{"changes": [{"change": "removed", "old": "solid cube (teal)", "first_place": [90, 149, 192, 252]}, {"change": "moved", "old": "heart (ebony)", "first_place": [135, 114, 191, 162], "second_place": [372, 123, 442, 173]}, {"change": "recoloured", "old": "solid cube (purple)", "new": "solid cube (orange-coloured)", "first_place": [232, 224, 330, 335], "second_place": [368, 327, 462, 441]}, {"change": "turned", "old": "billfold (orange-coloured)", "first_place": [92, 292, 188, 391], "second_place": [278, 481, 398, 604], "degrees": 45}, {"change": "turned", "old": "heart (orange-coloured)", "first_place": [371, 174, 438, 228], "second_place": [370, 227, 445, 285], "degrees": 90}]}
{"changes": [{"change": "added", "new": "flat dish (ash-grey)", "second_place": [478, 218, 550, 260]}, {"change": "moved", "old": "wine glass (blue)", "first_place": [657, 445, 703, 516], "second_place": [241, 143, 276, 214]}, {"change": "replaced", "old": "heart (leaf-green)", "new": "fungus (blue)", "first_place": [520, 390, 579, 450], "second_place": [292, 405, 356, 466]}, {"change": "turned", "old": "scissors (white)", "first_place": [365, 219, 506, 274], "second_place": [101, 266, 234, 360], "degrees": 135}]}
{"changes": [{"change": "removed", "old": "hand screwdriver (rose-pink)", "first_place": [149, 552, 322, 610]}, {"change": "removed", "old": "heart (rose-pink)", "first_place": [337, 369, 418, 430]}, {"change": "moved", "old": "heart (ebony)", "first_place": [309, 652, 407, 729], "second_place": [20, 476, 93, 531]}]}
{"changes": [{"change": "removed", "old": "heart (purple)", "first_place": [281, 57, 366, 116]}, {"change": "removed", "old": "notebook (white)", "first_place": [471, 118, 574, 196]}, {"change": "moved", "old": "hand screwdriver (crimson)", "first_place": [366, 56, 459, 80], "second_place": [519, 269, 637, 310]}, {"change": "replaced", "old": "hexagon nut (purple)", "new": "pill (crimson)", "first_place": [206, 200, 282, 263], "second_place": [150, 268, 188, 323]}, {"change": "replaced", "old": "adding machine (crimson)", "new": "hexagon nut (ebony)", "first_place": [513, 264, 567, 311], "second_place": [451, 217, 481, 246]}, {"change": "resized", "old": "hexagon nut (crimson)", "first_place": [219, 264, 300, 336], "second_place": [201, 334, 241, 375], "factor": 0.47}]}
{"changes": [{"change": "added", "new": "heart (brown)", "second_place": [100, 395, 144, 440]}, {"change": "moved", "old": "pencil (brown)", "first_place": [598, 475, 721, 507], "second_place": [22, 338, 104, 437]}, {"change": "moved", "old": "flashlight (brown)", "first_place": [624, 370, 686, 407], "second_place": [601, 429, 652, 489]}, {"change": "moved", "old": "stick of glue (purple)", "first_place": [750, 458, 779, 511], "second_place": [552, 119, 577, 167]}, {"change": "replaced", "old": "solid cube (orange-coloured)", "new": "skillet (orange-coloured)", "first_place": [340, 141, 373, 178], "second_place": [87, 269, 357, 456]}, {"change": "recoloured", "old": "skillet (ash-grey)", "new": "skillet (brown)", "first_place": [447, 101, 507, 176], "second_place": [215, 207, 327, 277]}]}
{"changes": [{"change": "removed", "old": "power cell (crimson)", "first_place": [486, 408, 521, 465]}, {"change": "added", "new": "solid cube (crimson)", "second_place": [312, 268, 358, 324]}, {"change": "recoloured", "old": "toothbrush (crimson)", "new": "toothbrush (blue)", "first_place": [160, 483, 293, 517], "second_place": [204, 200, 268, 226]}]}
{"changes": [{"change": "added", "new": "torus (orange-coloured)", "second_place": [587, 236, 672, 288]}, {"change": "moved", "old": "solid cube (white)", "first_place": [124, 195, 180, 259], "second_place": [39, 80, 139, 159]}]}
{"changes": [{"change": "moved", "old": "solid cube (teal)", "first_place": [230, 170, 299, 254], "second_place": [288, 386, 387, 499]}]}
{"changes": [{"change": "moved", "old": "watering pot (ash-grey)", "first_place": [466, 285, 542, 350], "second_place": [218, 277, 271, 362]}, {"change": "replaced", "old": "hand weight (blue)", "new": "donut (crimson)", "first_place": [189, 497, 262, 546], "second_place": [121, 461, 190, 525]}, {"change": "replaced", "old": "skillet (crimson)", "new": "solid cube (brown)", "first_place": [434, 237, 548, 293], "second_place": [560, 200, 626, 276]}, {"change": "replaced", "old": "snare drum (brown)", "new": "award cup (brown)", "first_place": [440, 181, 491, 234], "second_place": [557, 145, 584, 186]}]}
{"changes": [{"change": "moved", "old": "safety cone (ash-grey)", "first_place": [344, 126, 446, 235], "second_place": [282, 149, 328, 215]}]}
===============
Each of the records should be written out precisely as given.

{"changes": [{"change": "removed", "old": "solid cube (teal)", "first_place": [90, 149, 192, 252]}, {"change": "moved", "old": "heart (ebony)", "first_place": [135, 114, 191, 162], "second_place": [372, 123, 442, 173]}, {"change": "recoloured", "old": "solid cube (purple)", "new": "solid cube (orange-coloured)", "first_place": [232, 224, 330, 335], "second_place": [368, 327, 462, 441]}, {"change": "turned", "old": "billfold (orange-coloured)", "first_place": [92, 292, 188, 391], "second_place": [278, 481, 398, 604], "degrees": 45}, {"change": "turned", "old": "heart (orange-coloured)", "first_place": [371, 174, 438, 228], "second_place": [370, 227, 445, 285], "degrees": 90}]}
{"changes": [{"change": "added", "new": "flat dish (ash-grey)", "second_place": [478, 218, 550, 260]}, {"change": "moved", "old": "wine glass (blue)", "first_place": [657, 445, 703, 516], "second_place": [241, 143, 276, 214]}, {"change": "replaced", "old": "heart (leaf-green)", "new": "fungus (blue)", "first_place": [520, 390, 579, 450], "second_place": [292, 405, 356, 466]}, {"change": "turned", "old": "scissors (white)", "first_place": [365, 219, 506, 274], "second_place": [101, 266, 234, 360], "degrees": 135}]}
{"changes": [{"change": "removed", "old": "hand screwdriver (rose-pink)", "first_place": [149, 552, 322, 610]}, {"change": "removed", "old": "heart (rose-pink)", "first_place": [337, 369, 418, 430]}, {"change": "moved", "old": "heart (ebony)", "first_place": [309, 652, 407, 729], "second_place": [20, 476, 93, 531]}]}
{"changes": [{"change": "removed", "old": "heart (purple)", "first_place": [281, 57, 366, 116]}, {"change": "removed", "old": "notebook (white)", "first_place": [471, 118, 574, 196]}, {"change": "moved", "old": "hand screwdriver (crimson)", "first_place": [366, 56, 459, 80], "second_place": [519, 269, 637, 310]}, {"change": "replaced", "old": "hexagon nut (purple)", "new": "pill (crimson)", "first_place": [206, 200, 282, 263], "second_place": [150, 268, 188, 323]}, {"change": "replaced", "old": "adding machine (crimson)", "new": "hexagon nut (ebony)", "first_place": [513, 264, 567, 311], "second_place": [451, 217, 481, 246]}, {"change": "resized", "old": "hexagon nut (crimson)", "first_place": [219, 264, 300, 336], "second_place": [201, 334, 241, 375], "factor": 0.47}]}
{"changes": [{"change": "added", "new": "heart (brown)", "second_place": [100, 395, 144, 440]}, {"change": "moved", "old": "pencil (brown)", "first_place": [598, 475, 721, 507], "second_place": [22, 338, 104, 437]}, {"change": "moved", "old": "flashlight (brown)", "first_place": [624, 370, 686, 407], "second_place": [601, 429, 652, 489]}, {"change": "moved", "old": "stick of glue (purple)", "first_place": [750, 458, 779, 511], "second_place": [552, 119, 577, 167]}, {"change": "replaced", "old": "solid cube (orange-coloured)", "new": "skillet (orange-coloured)", "first_place": [340, 141, 373, 178], "second_place": [87, 269, 357, 456]}, {"change": "recoloured", "old": "skillet (ash-grey)", "new": "skillet (brown)", "first_place": [447, 101, 507, 176], "second_place": [215, 207, 327, 277]}]}
{"changes": [{"change": "removed", "old": "power cell (crimson)", "first_place": [486, 408, 521, 465]}, {"change": "added", "new": "solid cube (crimson)", "second_place": [312, 268, 358, 324]}, {"change": "recoloured", "old": "toothbrush (crimson)", "new": "toothbrush (blue)", "first_place": [160, 483, 293, 517], "second_place": [204, 200, 268, 226]}]}
{"changes": [{"change": "added", "new": "torus (orange-coloured)", "second_place": [587, 236, 672, 288]}, {"change": "moved", "old": "solid cube (white)", "first_place": [124, 195, 180, 259], "second_place": [39, 80, 139, 159]}]}
{"changes": [{"change": "moved", "old": "solid cube (teal)", "first_place": [230, 170, 299, 254], "second_place": [288, 386, 387, 499]}]}
{"changes": [{"change": "moved", "old": "watering pot (ash-grey)", "first_place": [466, 285, 542, 350], "second_place": [218, 277, 271, 362]}, {"change": "replaced", "old": "hand weight (blue)", "new": "donut (crimson)", "first_place": [189, 497, 262, 546], "second_place": [121, 461, 190, 525]}, {"change": "replaced", "old": "skillet (crimson)", "new": "solid cube (brown)", "first_place": [434, 237, 548, 293], "second_place": [560, 200, 626, 276]}, {"change": "replaced", "old": "snare drum (brown)", "new": "award cup (brown)", "first_place": [440, 181, 491, 234], "second_place": [557, 145, 584, 186]}]}
{"changes": [{"change": "moved", "old": "safety cone (ash-grey)", "first_place": [344, 126, 446, 235], "second_place": [282, 149, 328, 215]}]}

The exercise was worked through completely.